◆ **TASK TO COMPLETE**
Restate the records below exactly. Pictures are not part of the copy.

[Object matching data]

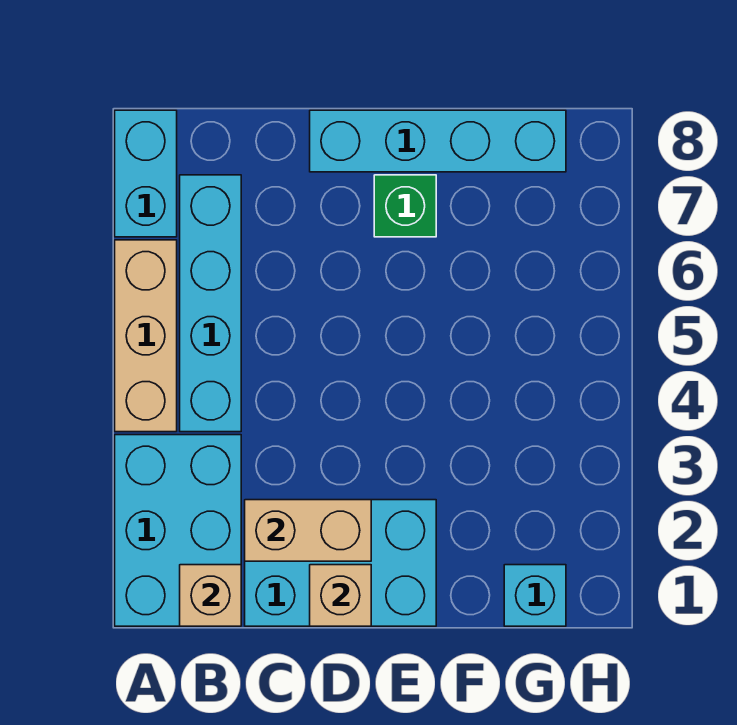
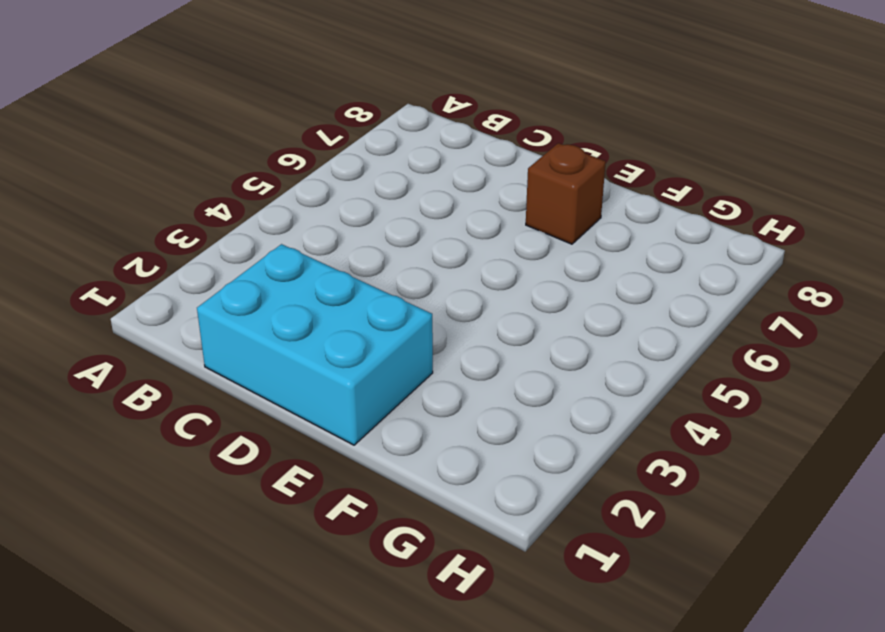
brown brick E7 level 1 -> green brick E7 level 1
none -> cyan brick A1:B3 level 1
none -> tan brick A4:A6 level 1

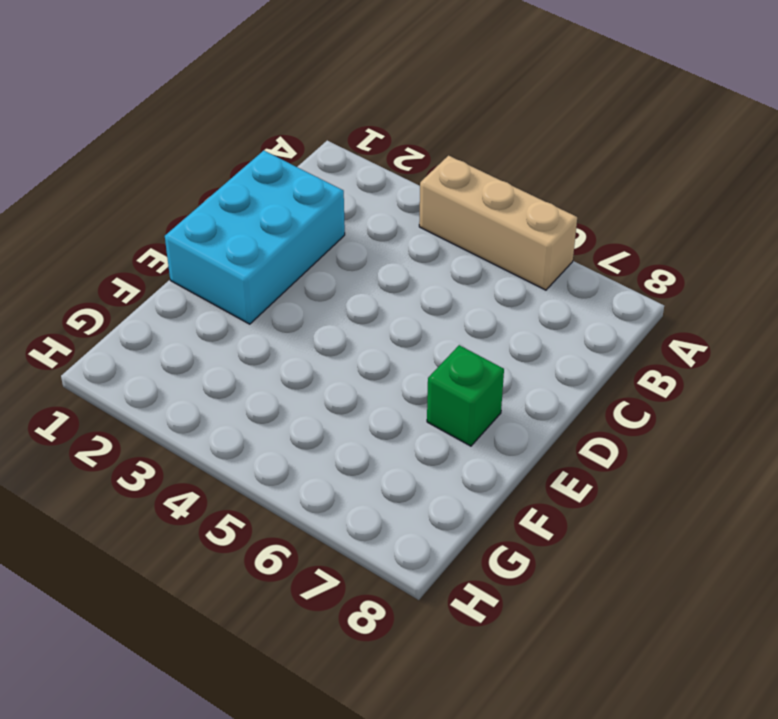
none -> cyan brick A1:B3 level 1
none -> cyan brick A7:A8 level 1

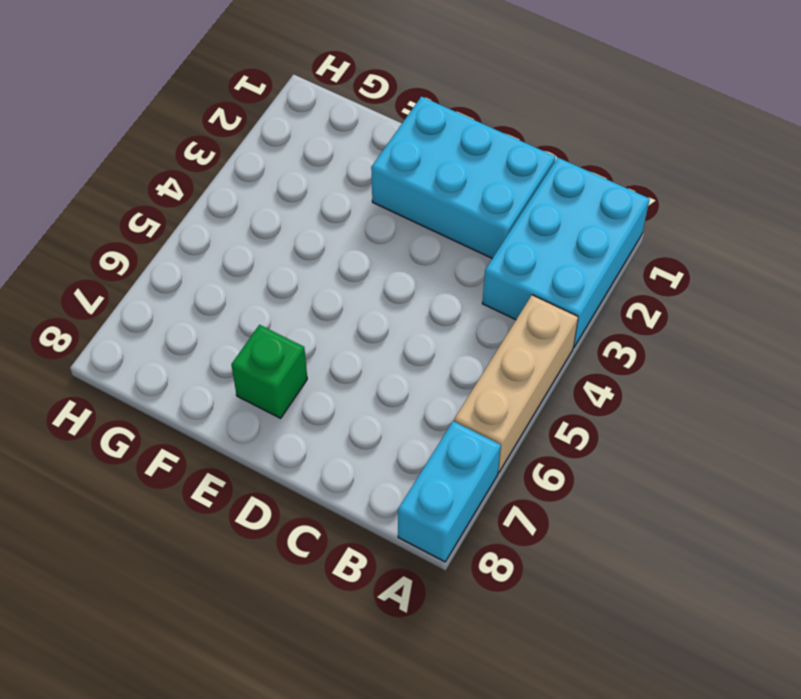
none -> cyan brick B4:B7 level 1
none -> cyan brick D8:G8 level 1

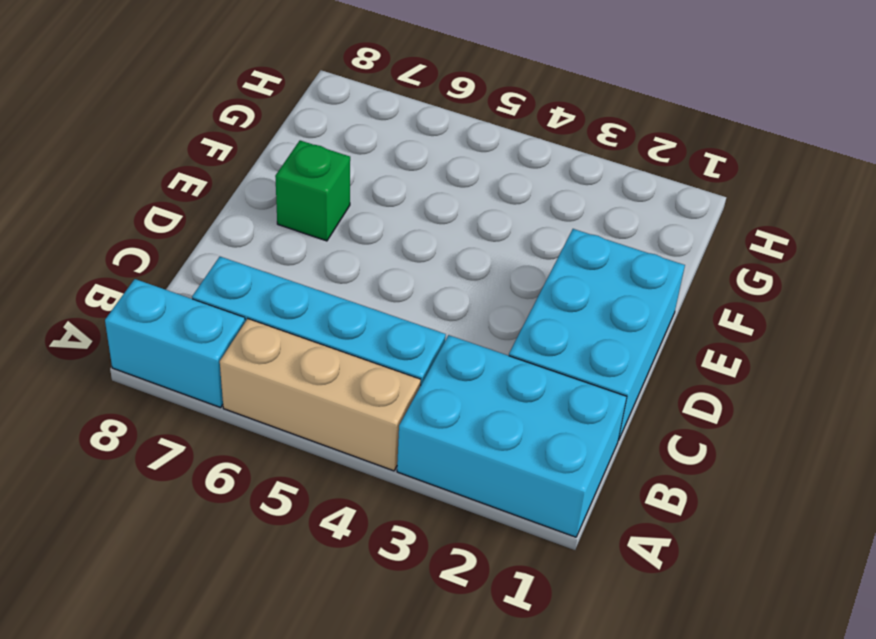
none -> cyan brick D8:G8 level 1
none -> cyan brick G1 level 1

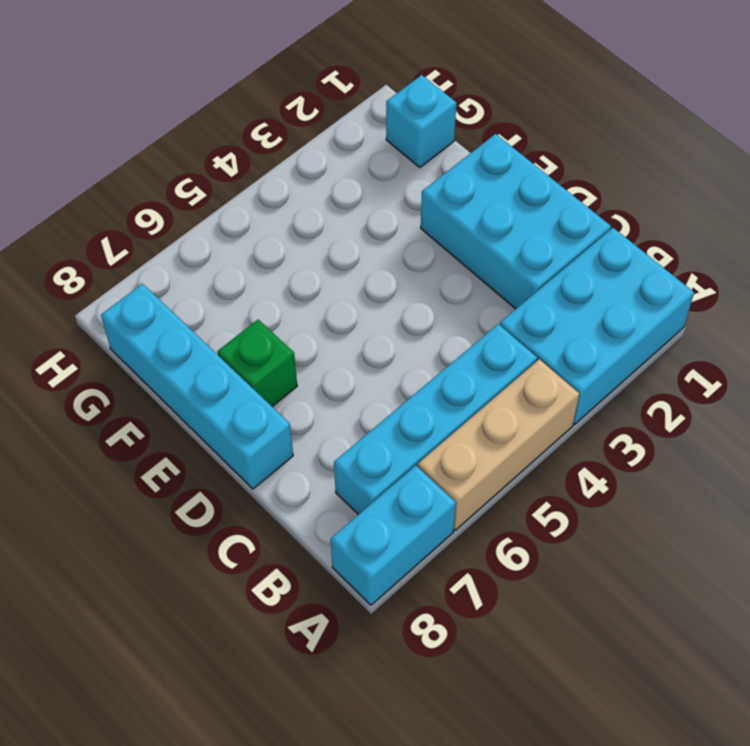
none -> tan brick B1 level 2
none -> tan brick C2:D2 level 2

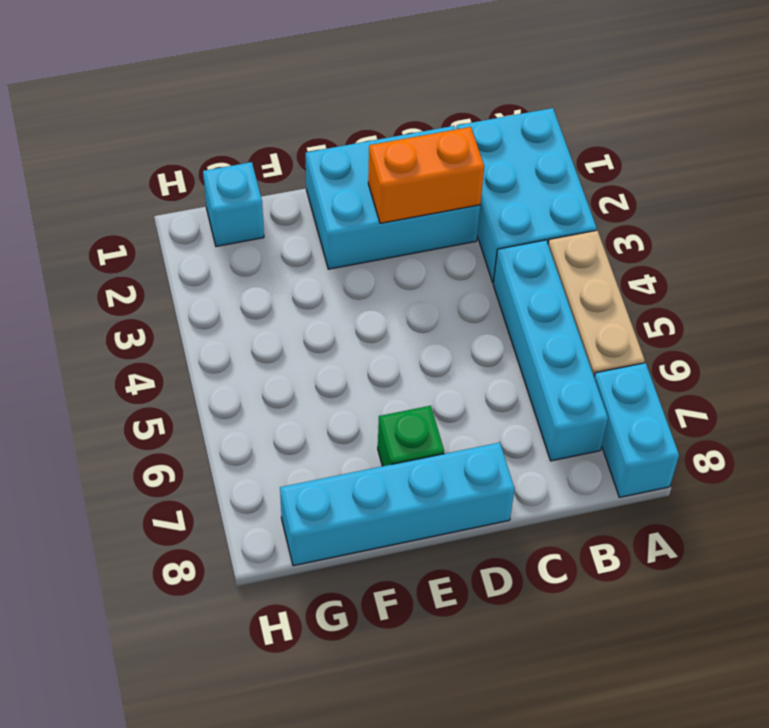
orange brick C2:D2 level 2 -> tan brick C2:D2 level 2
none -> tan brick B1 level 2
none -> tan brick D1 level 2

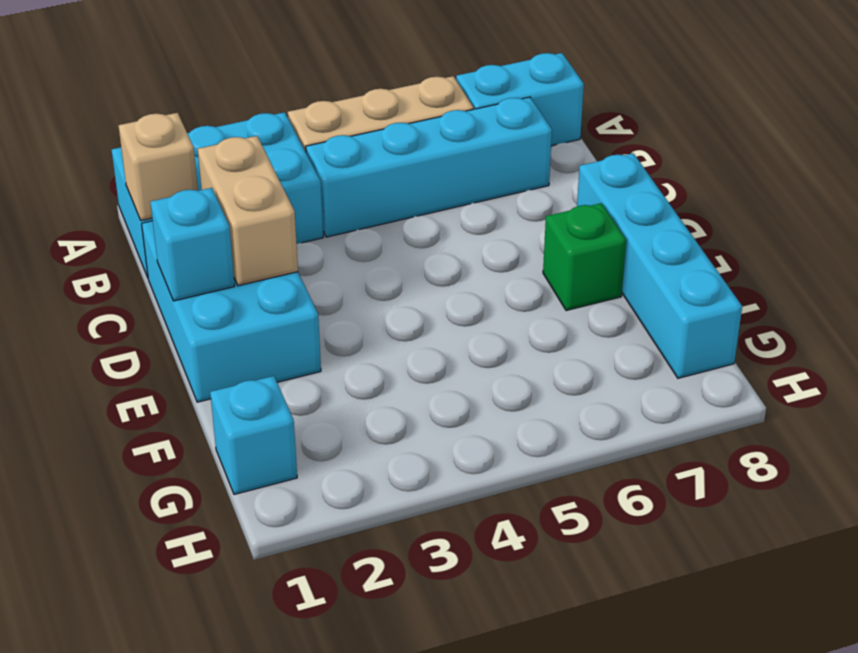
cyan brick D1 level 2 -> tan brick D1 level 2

◆ **ANSWER BOX**
brown brick E7 level 1 -> green brick E7 level 1
none -> cyan brick A1:B3 level 1
none -> tan brick A4:A6 level 1

none -> cyan brick A1:B3 level 1
none -> cyan brick A7:A8 level 1

none -> cyan brick B4:B7 level 1
none -> cyan brick D8:G8 level 1

none -> cyan brick D8:G8 level 1
none -> cyan brick G1 level 1

none -> tan brick B1 level 2
none -> tan brick C2:D2 level 2

orange brick C2:D2 level 2 -> tan brick C2:D2 level 2
none -> tan brick B1 level 2
none -> tan brick D1 level 2

cyan brick D1 level 2 -> tan brick D1 level 2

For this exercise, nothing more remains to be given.